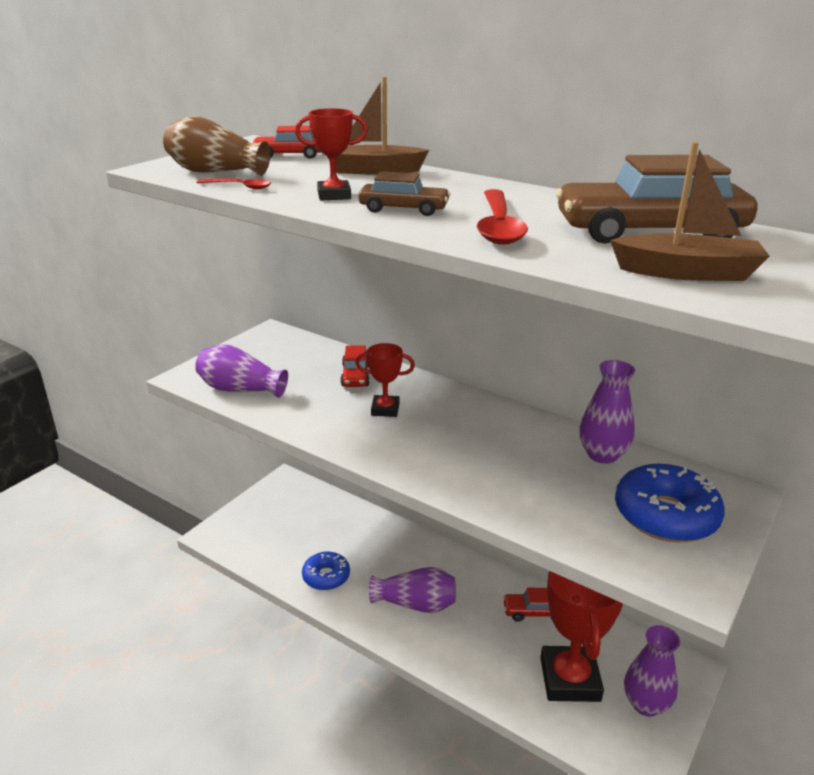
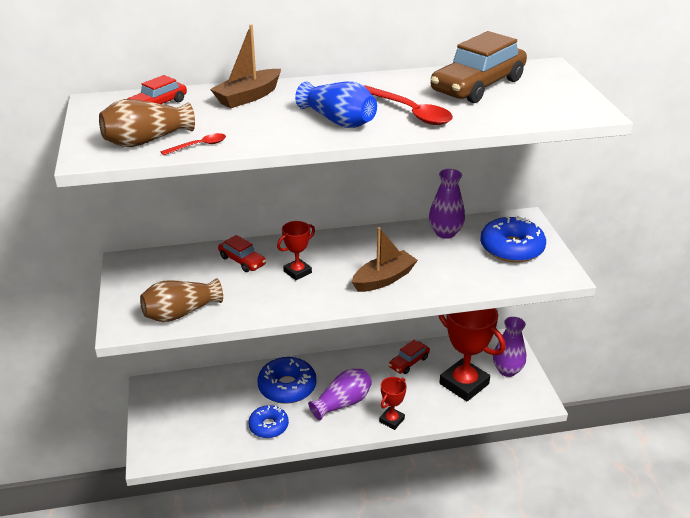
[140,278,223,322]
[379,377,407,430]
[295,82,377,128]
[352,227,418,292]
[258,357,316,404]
◇ ◇ ◇ ◇ ◇
WHAT YOU HAVE TO DO:
Only the lines from the one with "[379,377,407,430]" through the end of the data belong in the answer, each reproduced exactly.

EXPECTED ANSWER:
[379,377,407,430]
[295,82,377,128]
[352,227,418,292]
[258,357,316,404]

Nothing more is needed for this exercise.